(TASK MATERIAL begins)
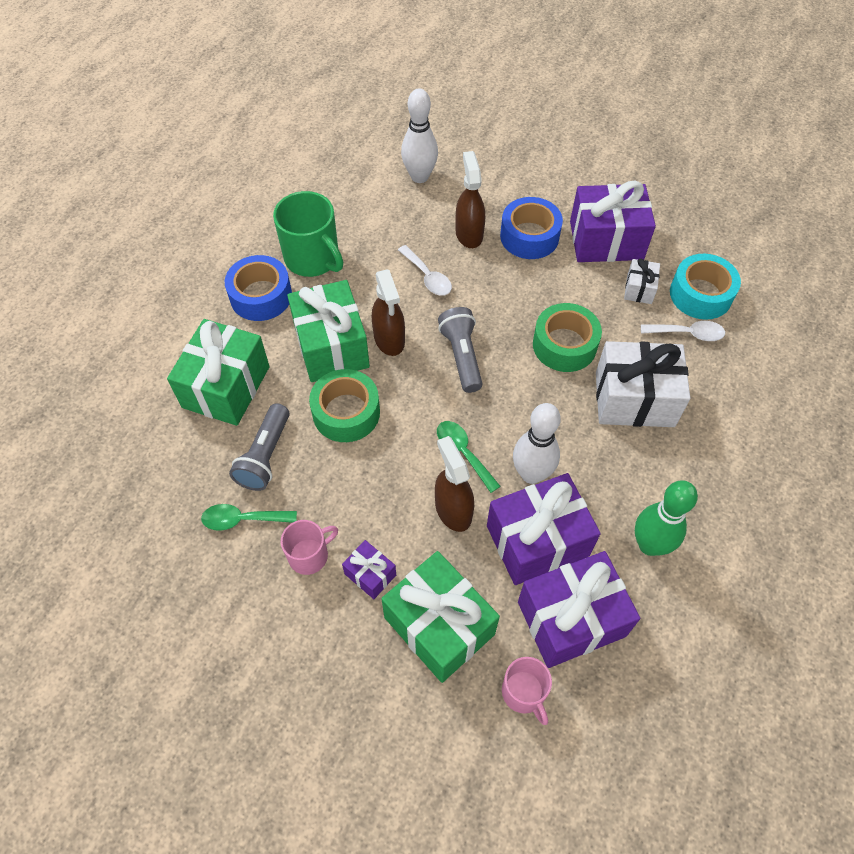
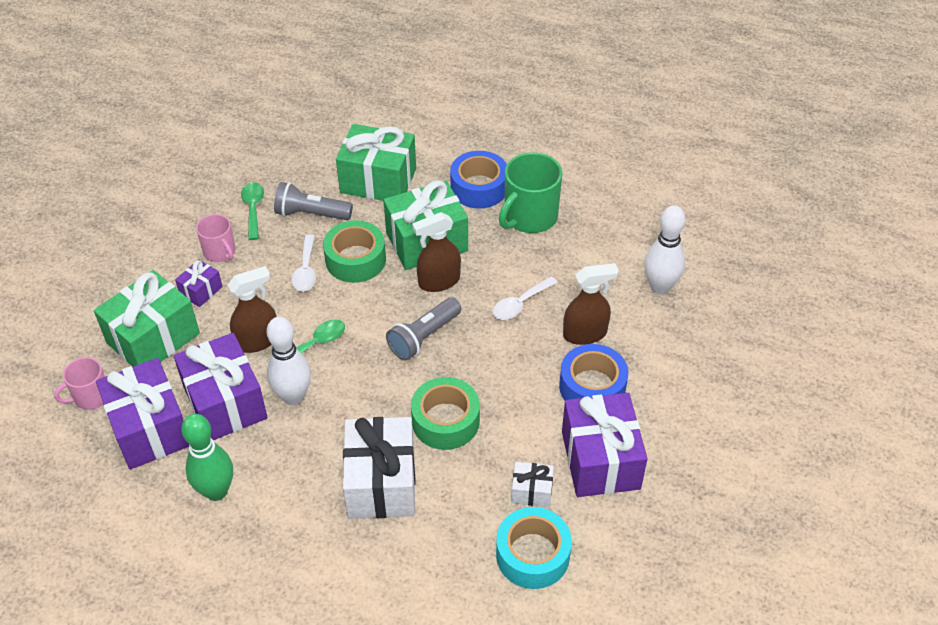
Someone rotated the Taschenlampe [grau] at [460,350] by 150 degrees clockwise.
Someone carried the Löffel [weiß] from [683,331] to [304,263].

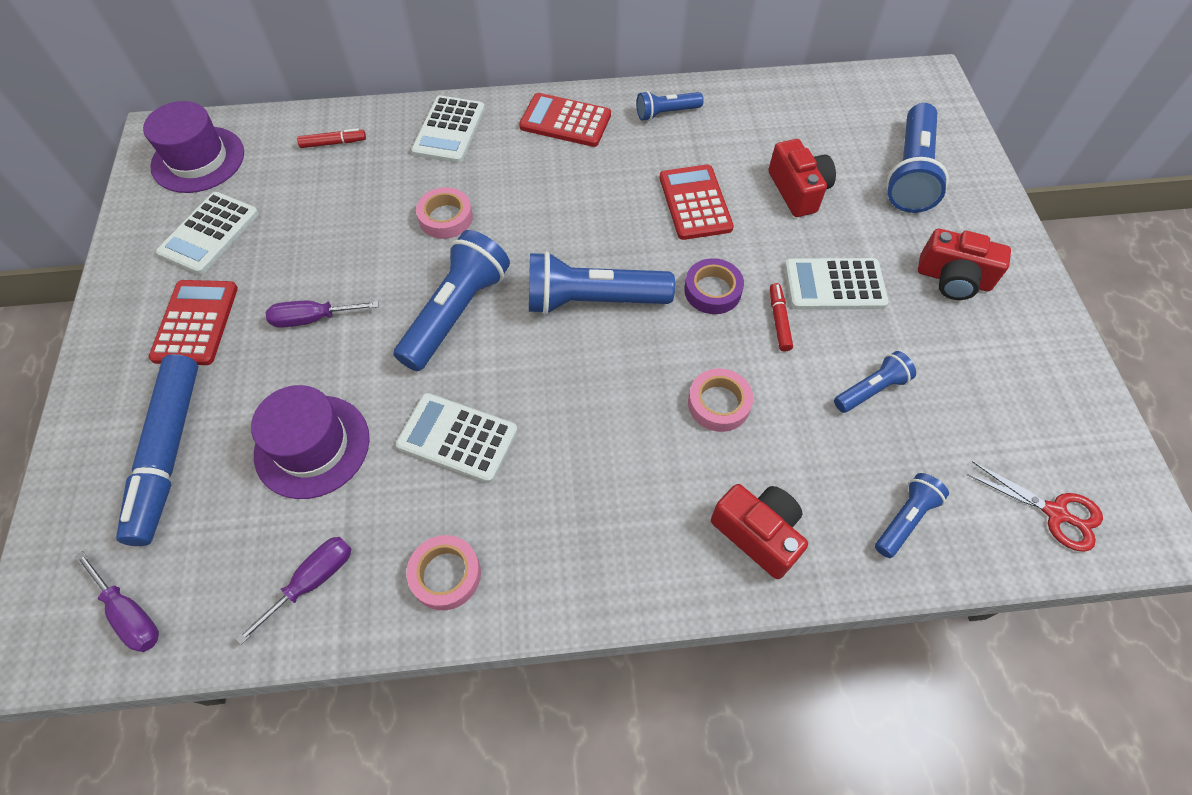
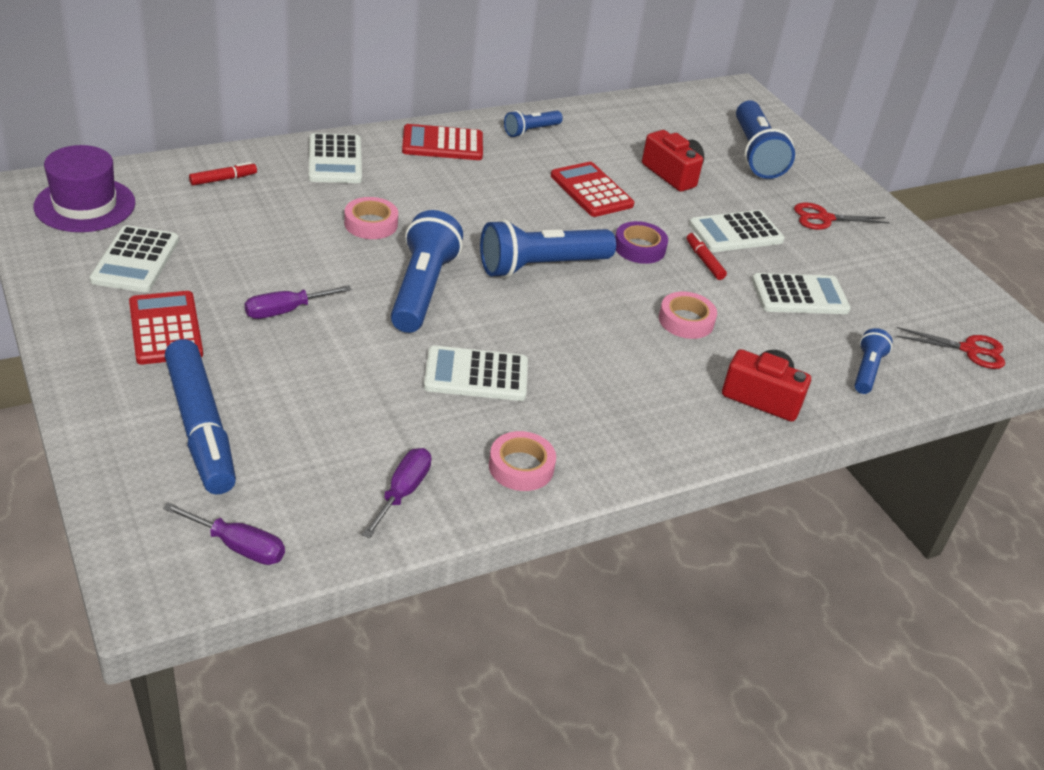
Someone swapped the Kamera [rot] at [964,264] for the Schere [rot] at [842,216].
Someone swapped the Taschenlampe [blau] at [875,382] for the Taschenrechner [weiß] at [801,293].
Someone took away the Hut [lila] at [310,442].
(TASK MATERIAL ends)
### TASK PROMPT
The lines from the one holding "Someone carried the" to the final line of the entries are to be duplicated exactly, and the pictures are to be left out.

### ANSWER TO THIS EXERCISE
Someone carried the Löffel [weiß] from [683,331] to [304,263].

Someone swapped the Kamera [rot] at [964,264] for the Schere [rot] at [842,216].
Someone swapped the Taschenlampe [blau] at [875,382] for the Taschenrechner [weiß] at [801,293].
Someone took away the Hut [lila] at [310,442].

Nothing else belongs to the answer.